Task =
Go to the line with "camera: 15 degrees right, 5 degrees down" in the entries below and write out every line from there through the line with "235, 51, 29)", exactly and without pictures.

===============

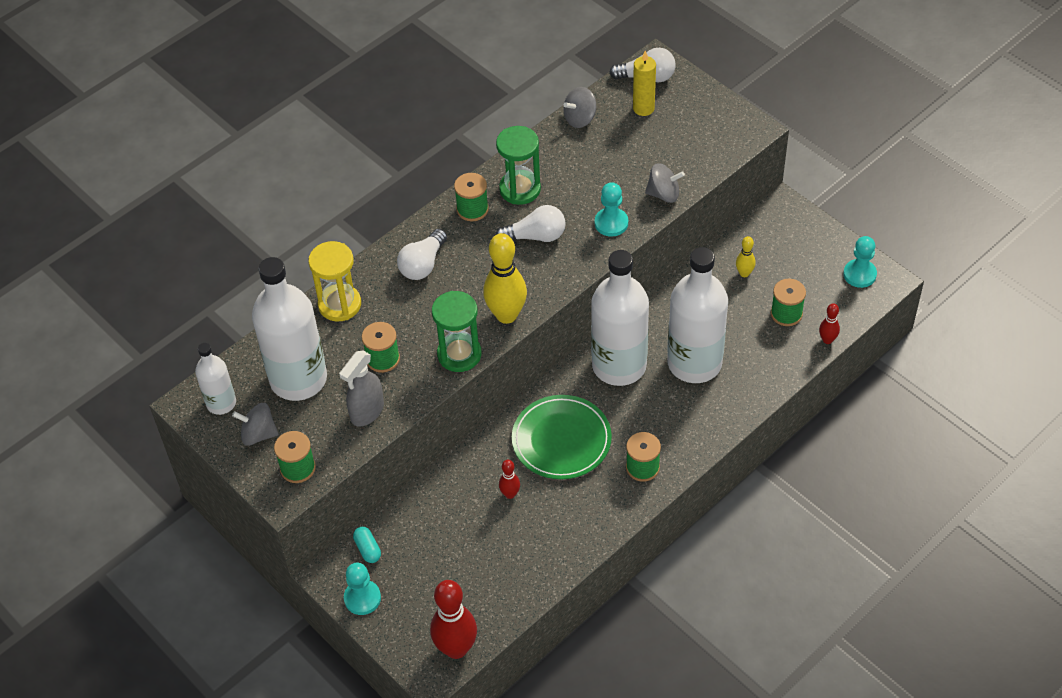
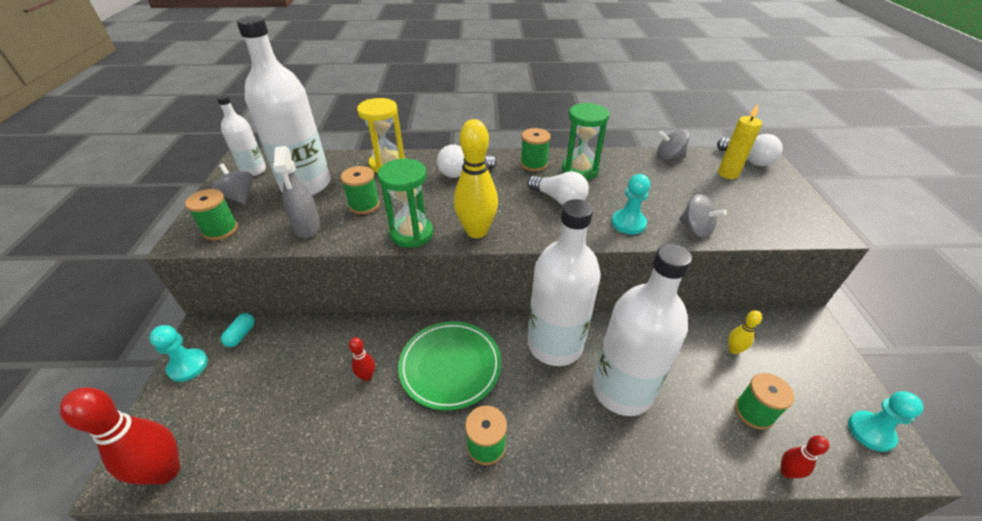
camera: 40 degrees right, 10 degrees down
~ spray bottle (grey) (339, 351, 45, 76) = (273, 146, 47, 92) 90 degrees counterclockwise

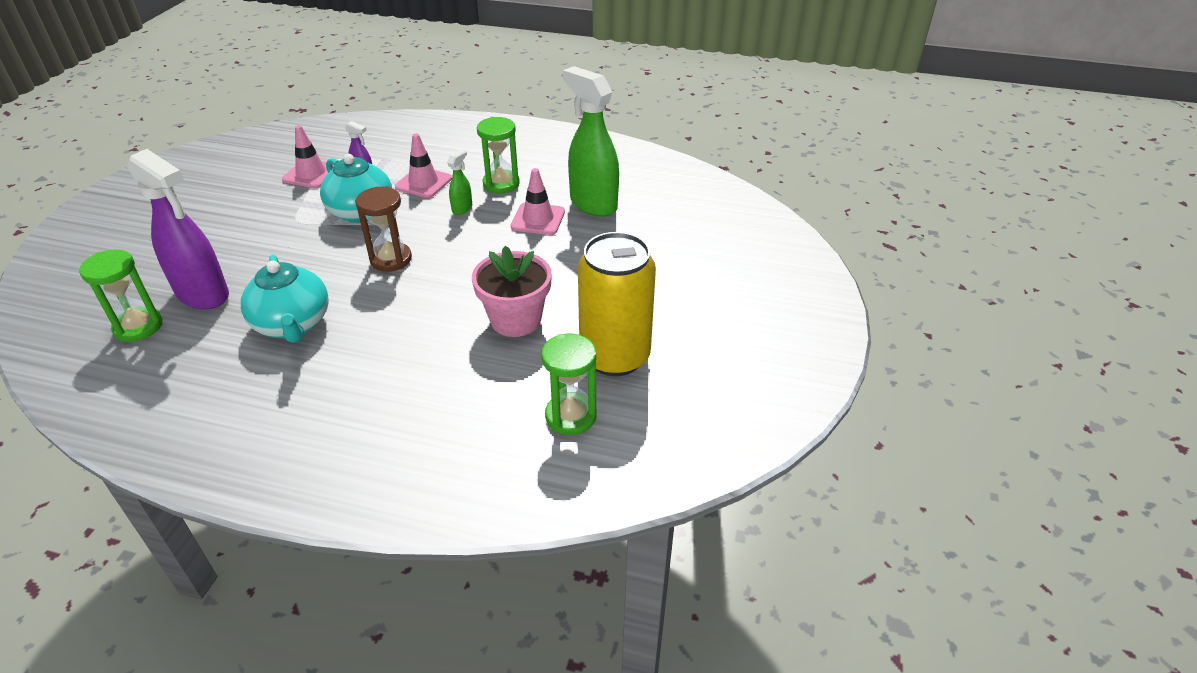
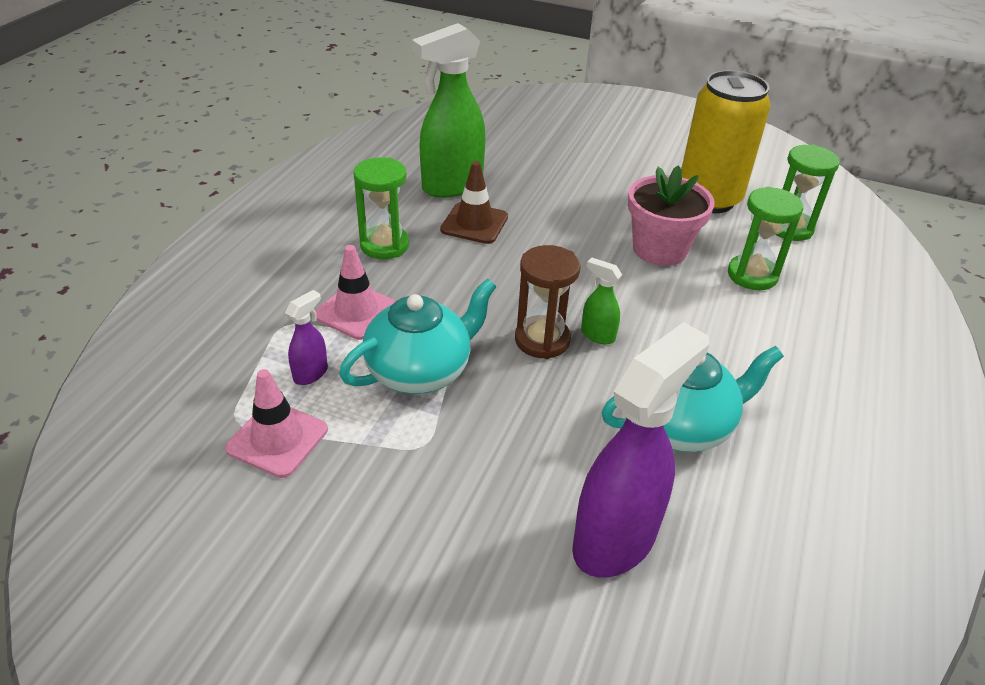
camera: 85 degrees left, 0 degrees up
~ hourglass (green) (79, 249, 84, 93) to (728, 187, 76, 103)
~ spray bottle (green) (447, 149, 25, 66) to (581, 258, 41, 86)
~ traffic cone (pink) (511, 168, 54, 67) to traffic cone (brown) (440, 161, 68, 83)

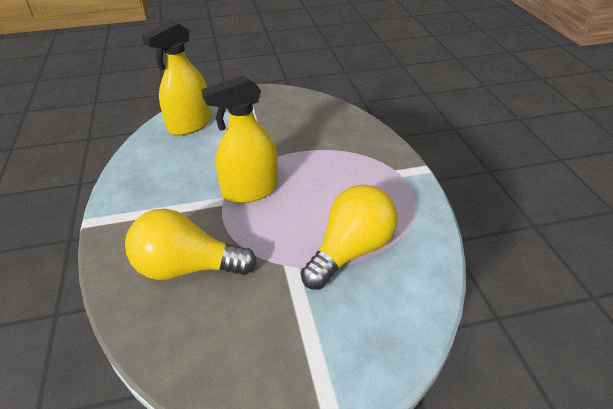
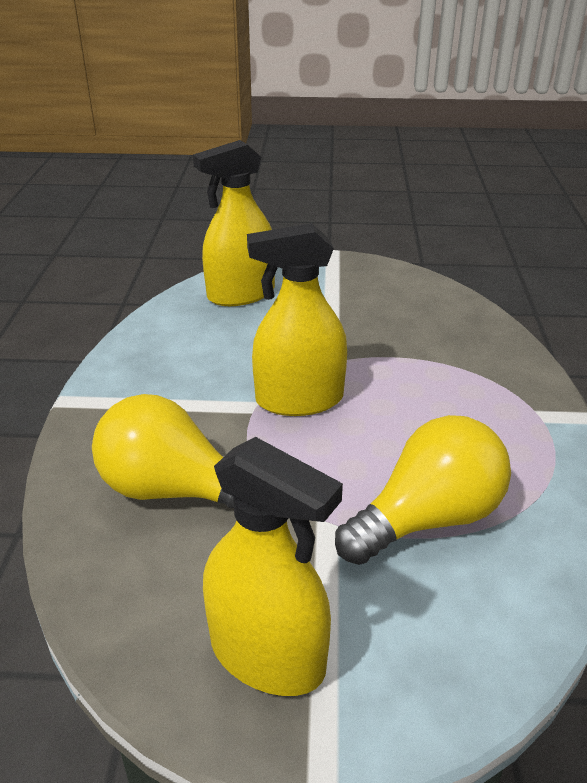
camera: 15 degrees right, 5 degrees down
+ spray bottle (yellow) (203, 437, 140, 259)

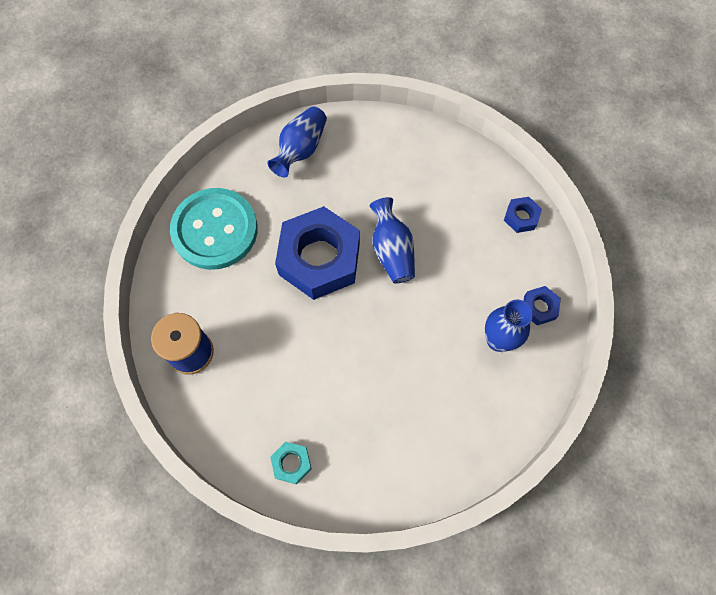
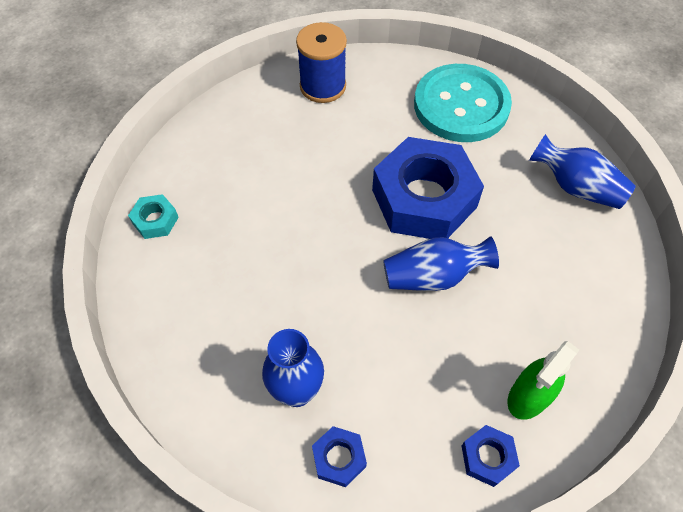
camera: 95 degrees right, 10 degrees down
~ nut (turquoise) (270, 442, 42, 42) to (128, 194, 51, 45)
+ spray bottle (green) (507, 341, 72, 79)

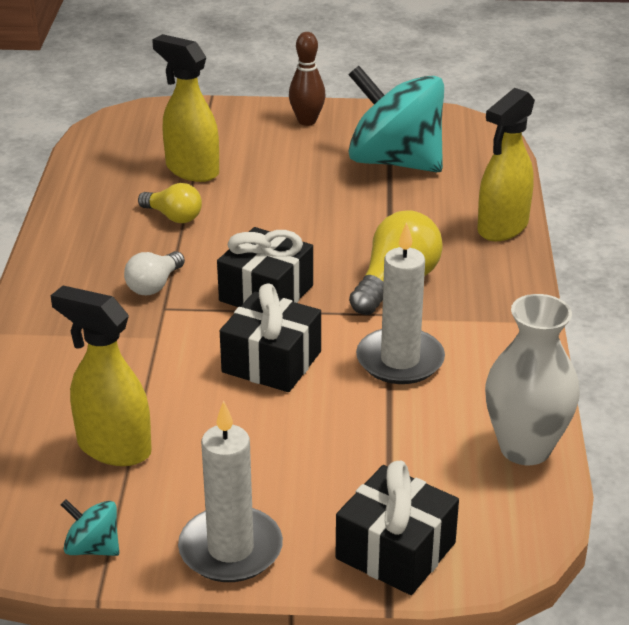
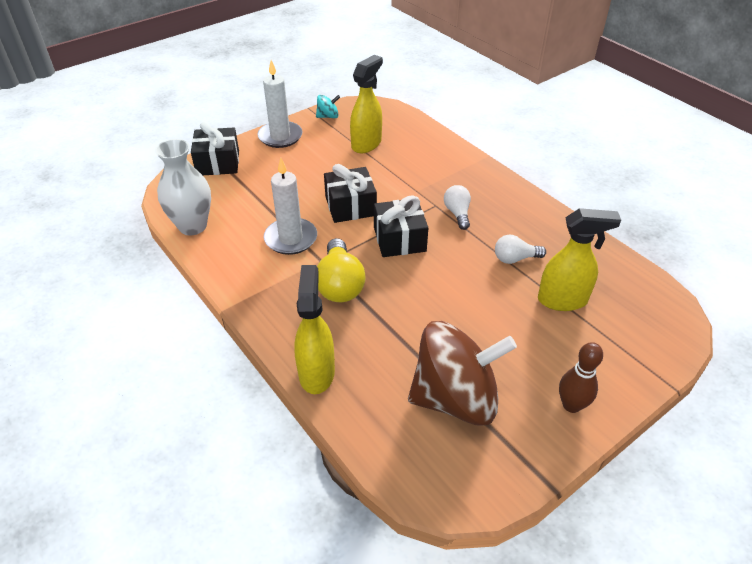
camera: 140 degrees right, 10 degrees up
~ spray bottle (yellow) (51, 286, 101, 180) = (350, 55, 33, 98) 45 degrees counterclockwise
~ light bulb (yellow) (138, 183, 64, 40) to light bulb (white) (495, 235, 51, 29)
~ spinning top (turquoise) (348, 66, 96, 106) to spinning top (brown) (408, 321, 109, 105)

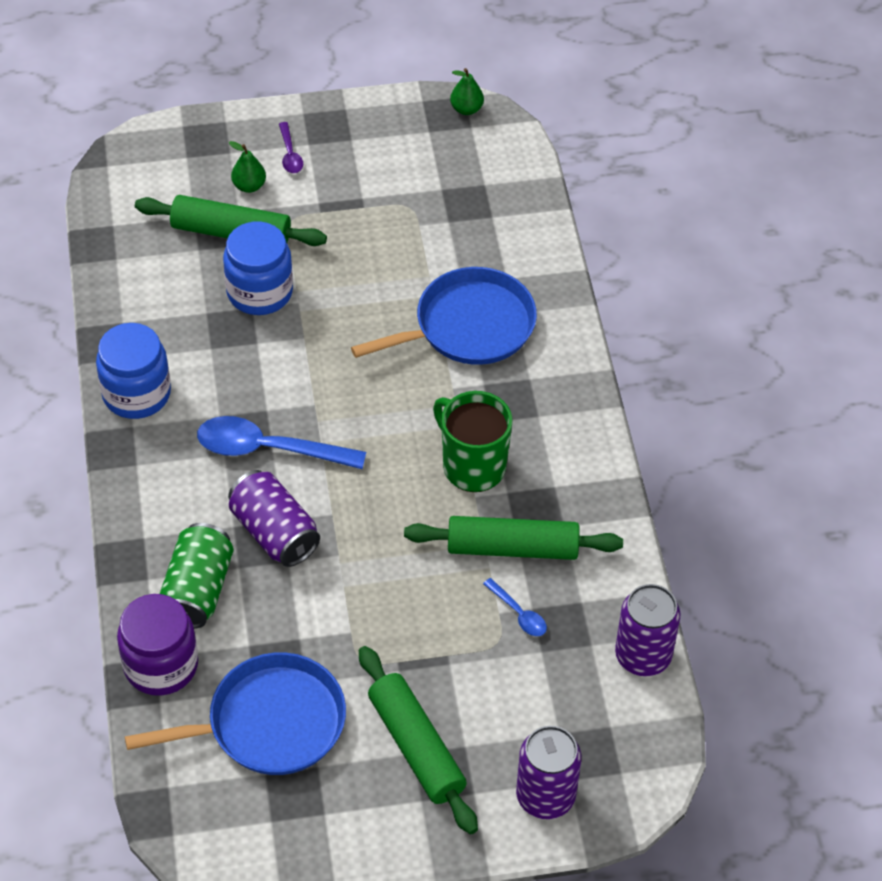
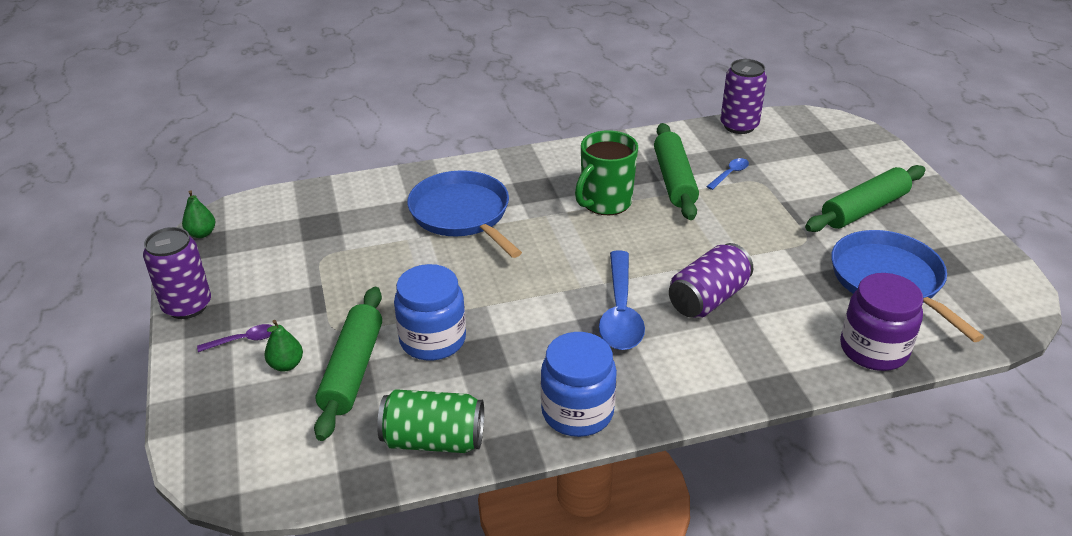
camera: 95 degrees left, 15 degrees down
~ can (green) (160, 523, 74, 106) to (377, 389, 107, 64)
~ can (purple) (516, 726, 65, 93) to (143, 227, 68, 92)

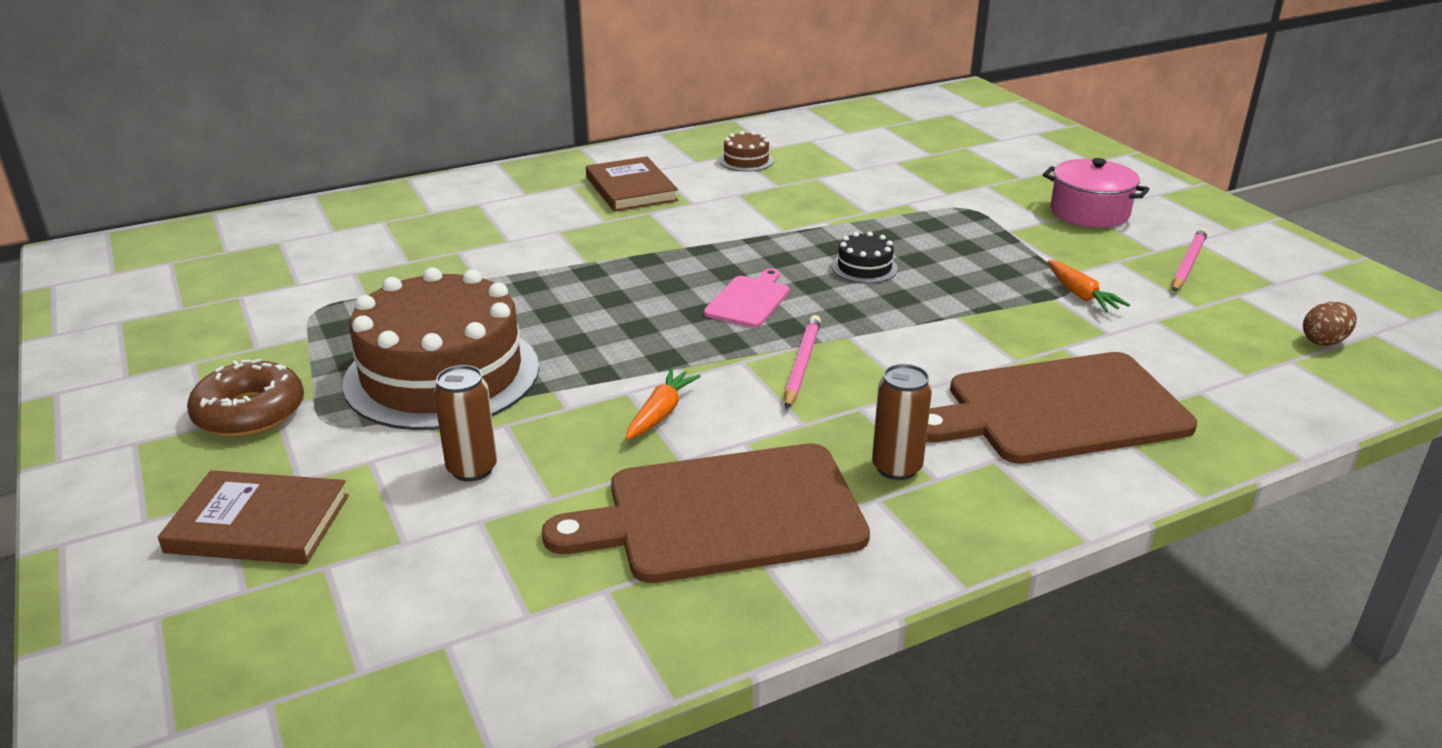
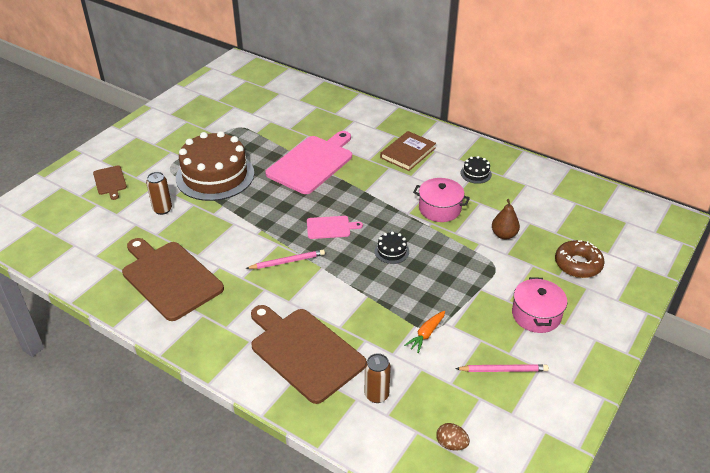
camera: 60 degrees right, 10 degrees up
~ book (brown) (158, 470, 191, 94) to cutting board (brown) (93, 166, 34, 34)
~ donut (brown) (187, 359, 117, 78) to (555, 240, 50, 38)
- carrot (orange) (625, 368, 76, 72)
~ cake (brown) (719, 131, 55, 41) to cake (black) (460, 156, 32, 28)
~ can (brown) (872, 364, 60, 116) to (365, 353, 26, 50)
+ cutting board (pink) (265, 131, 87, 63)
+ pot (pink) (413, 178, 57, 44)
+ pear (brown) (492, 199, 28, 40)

===============

Answer space =
camera: 15 degrees right, 5 degrees down
+ spray bottle (yellow) (203, 437, 140, 259)

camera: 95 degrees right, 10 degrees down
~ nut (turquoise) (270, 442, 42, 42) to (128, 194, 51, 45)
+ spray bottle (green) (507, 341, 72, 79)

camera: 140 degrees right, 10 degrees up
~ spray bottle (yellow) (51, 286, 101, 180) = (350, 55, 33, 98) 45 degrees counterclockwise
~ light bulb (yellow) (138, 183, 64, 40) to light bulb (white) (495, 235, 51, 29)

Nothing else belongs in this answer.